[[ DATA SHOWN, beginning ]]

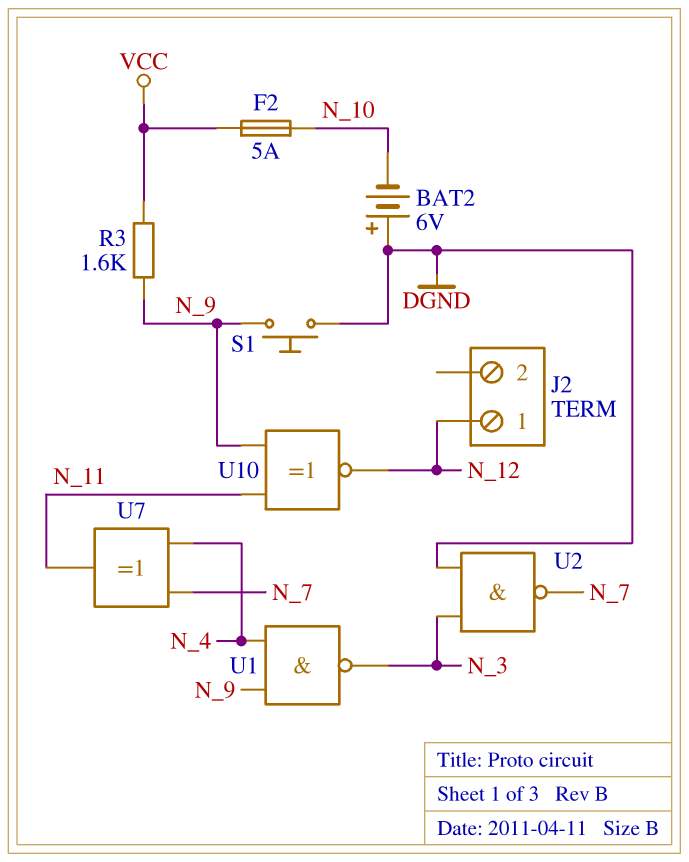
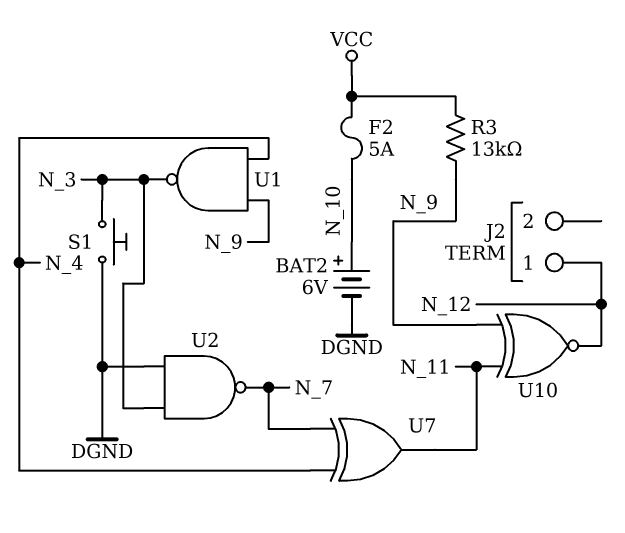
BAT2: 6V (plus DGND, minus N_10) -> 6V (plus N_10, minus DGND)
R3: 1.6k (N_9, VCC) -> 13k (N_9, VCC)
S1: button (DGND, N_9) -> button (DGND, N_3)

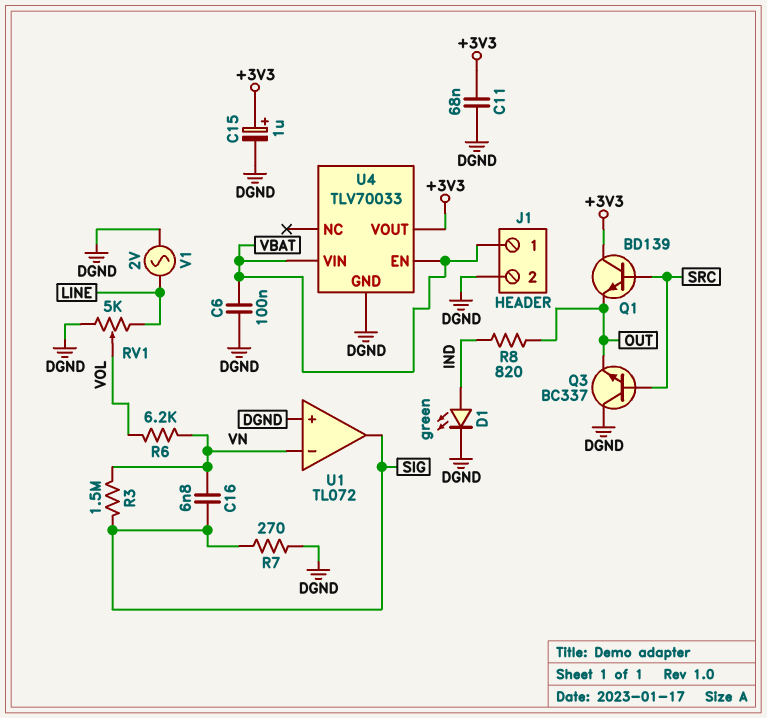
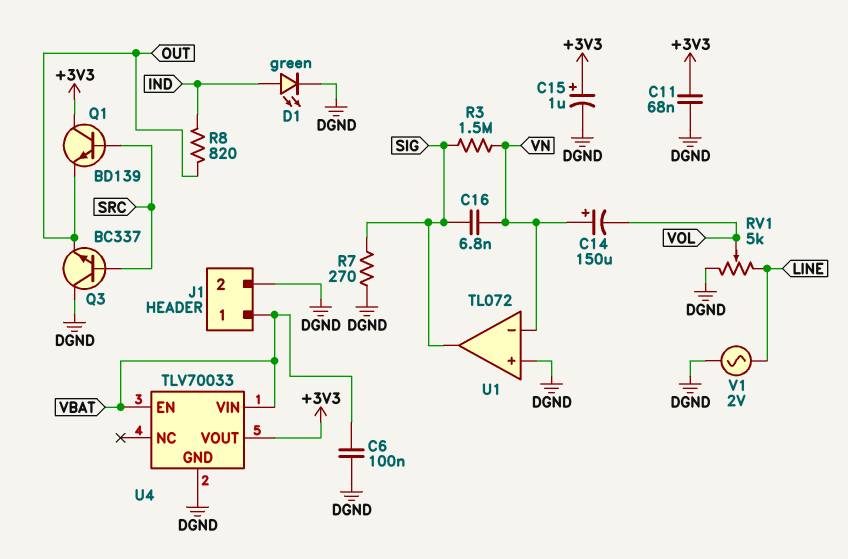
C14: none -> 150uF (plus VN, minus VOL)
R6: 6.2k (VN, VOL) -> none

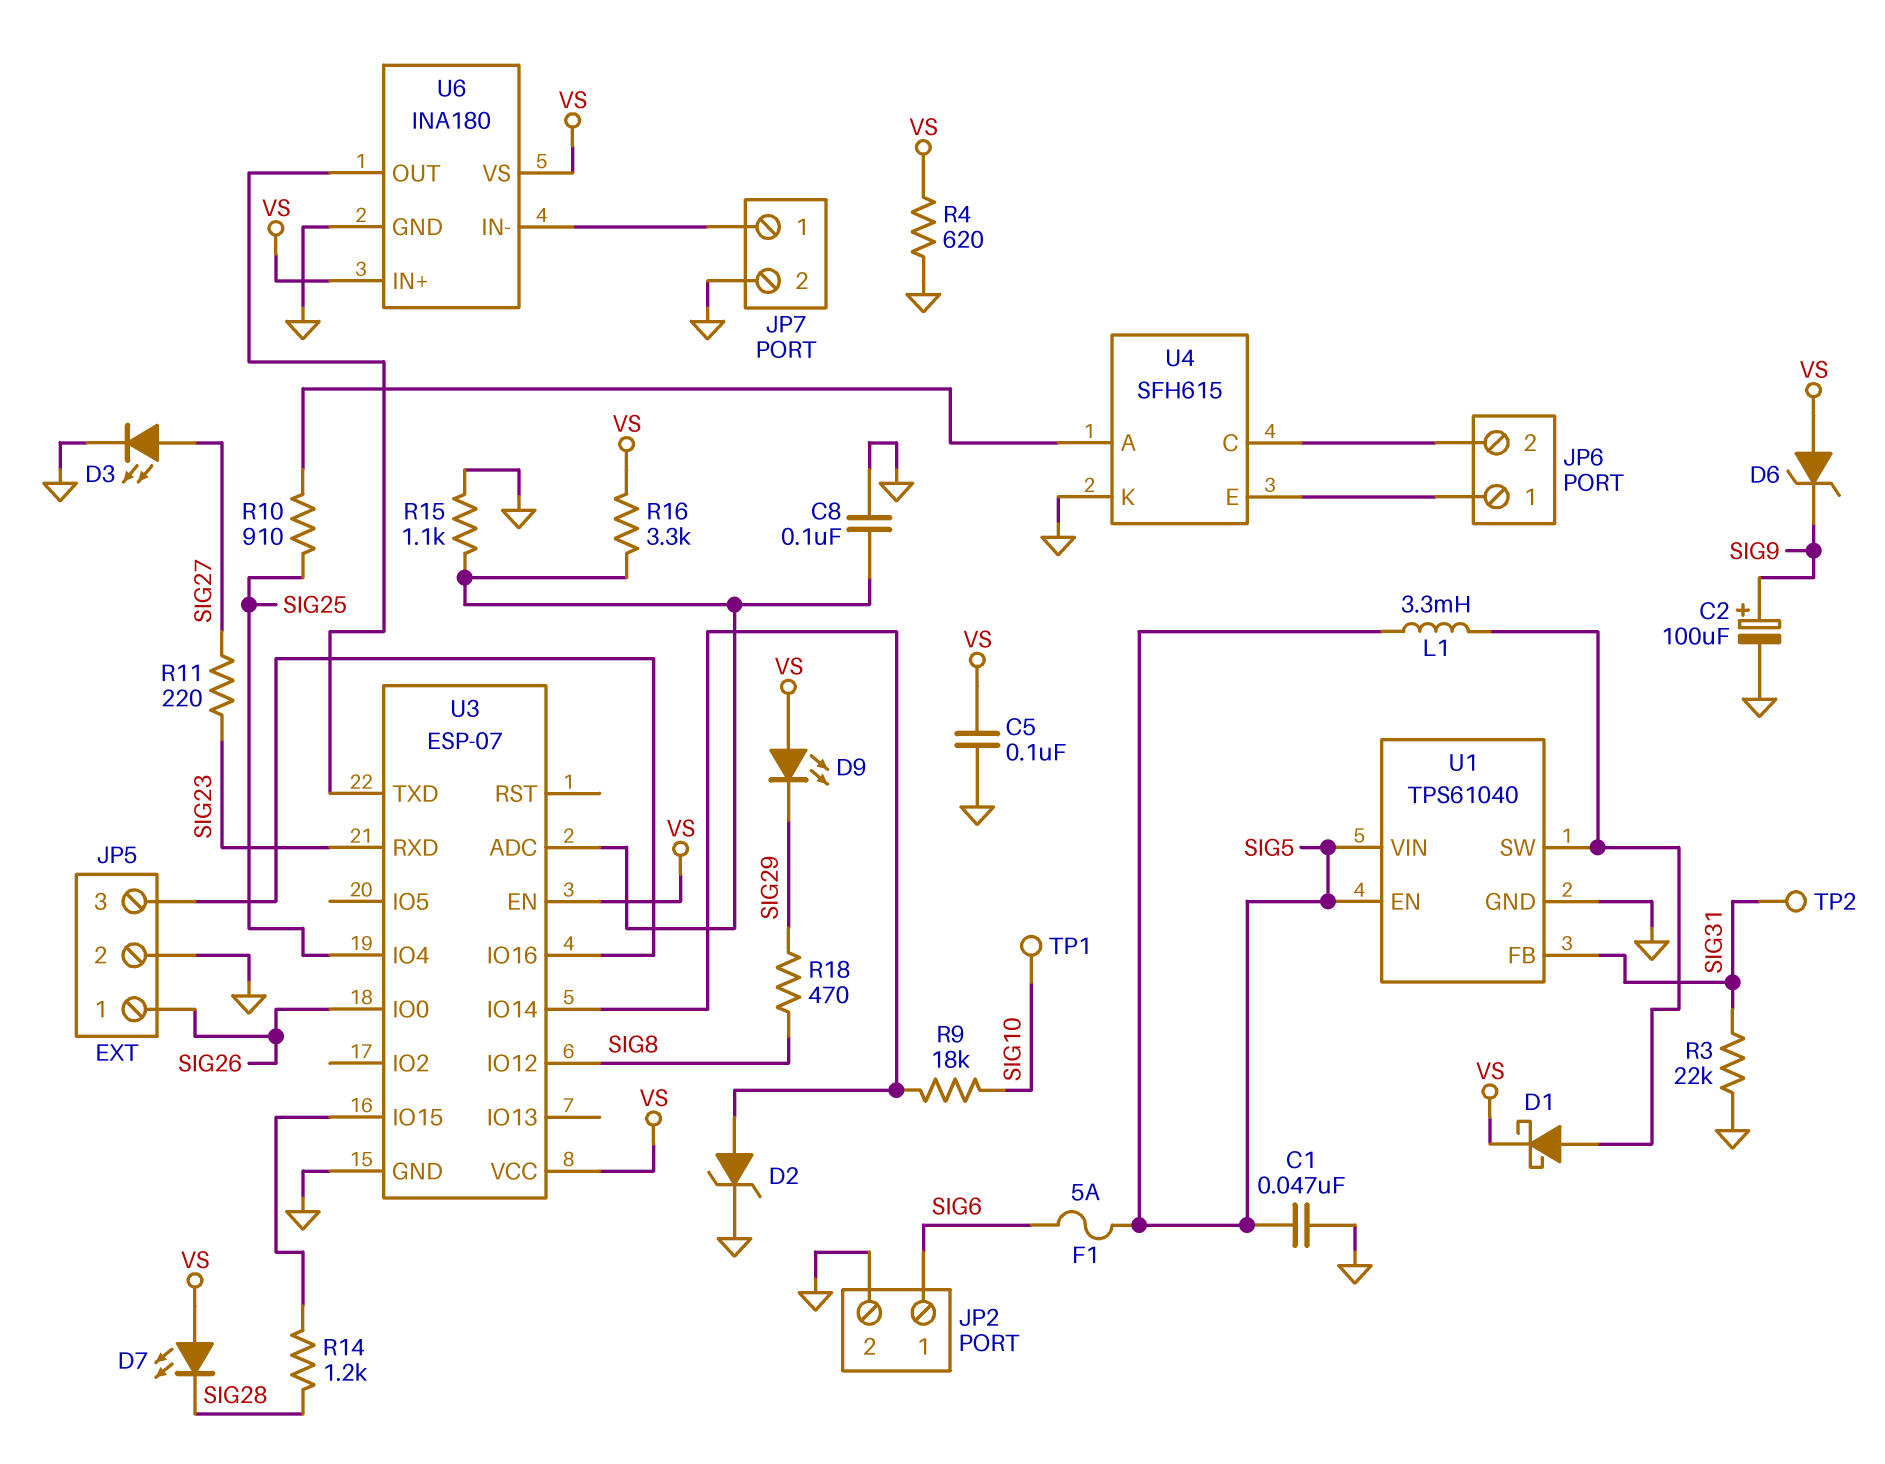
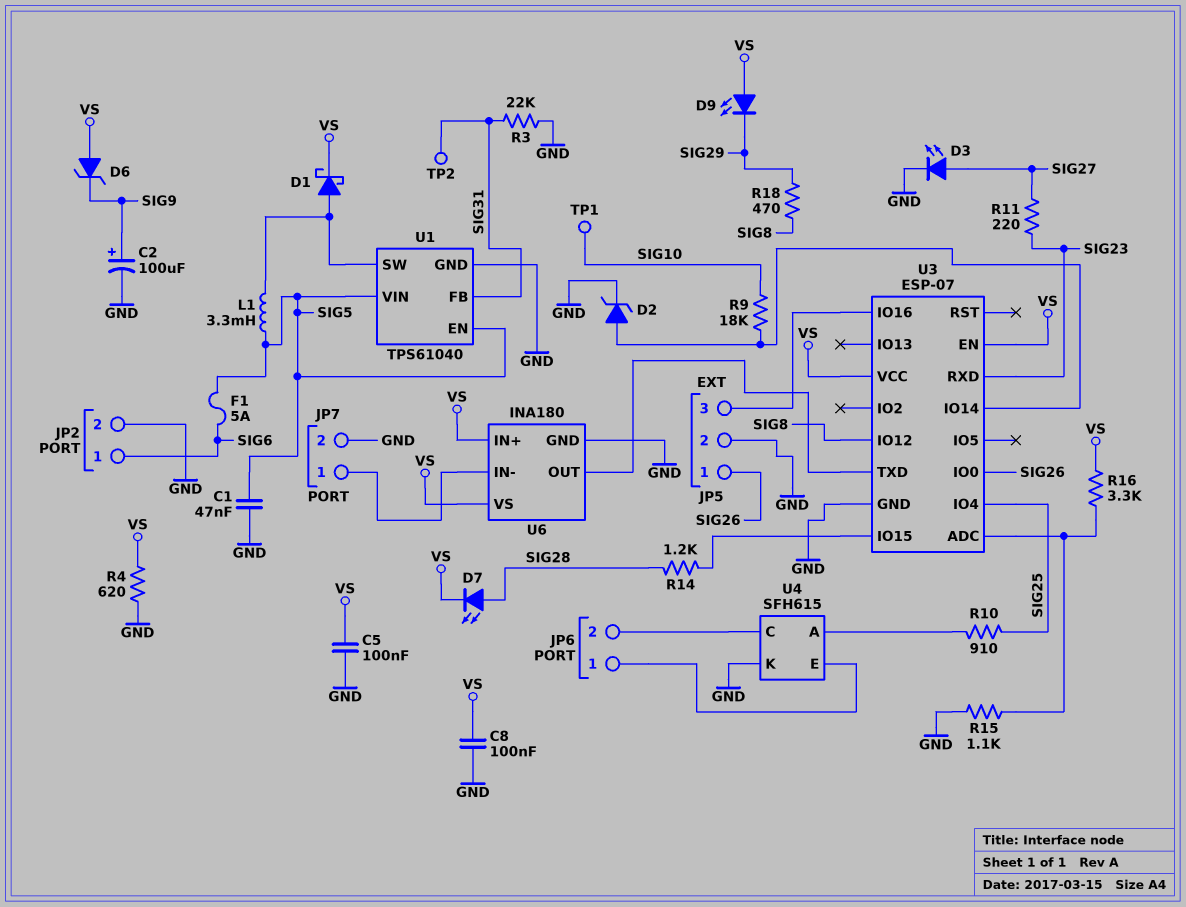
C8: 100nF (GND, U3/ADC) -> 100nF (GND, VS)
D7: LED (A VS, K SIG28) -> LED (A SIG28, K VS)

[[ DATA SHOWN, end ]]

Omit the pictures, then give all the lines above again exactly.

BAT2: 6V (plus DGND, minus N_10) -> 6V (plus N_10, minus DGND)
R3: 1.6k (N_9, VCC) -> 13k (N_9, VCC)
S1: button (DGND, N_9) -> button (DGND, N_3)

C14: none -> 150uF (plus VN, minus VOL)
R6: 6.2k (VN, VOL) -> none

C8: 100nF (GND, U3/ADC) -> 100nF (GND, VS)
D7: LED (A VS, K SIG28) -> LED (A SIG28, K VS)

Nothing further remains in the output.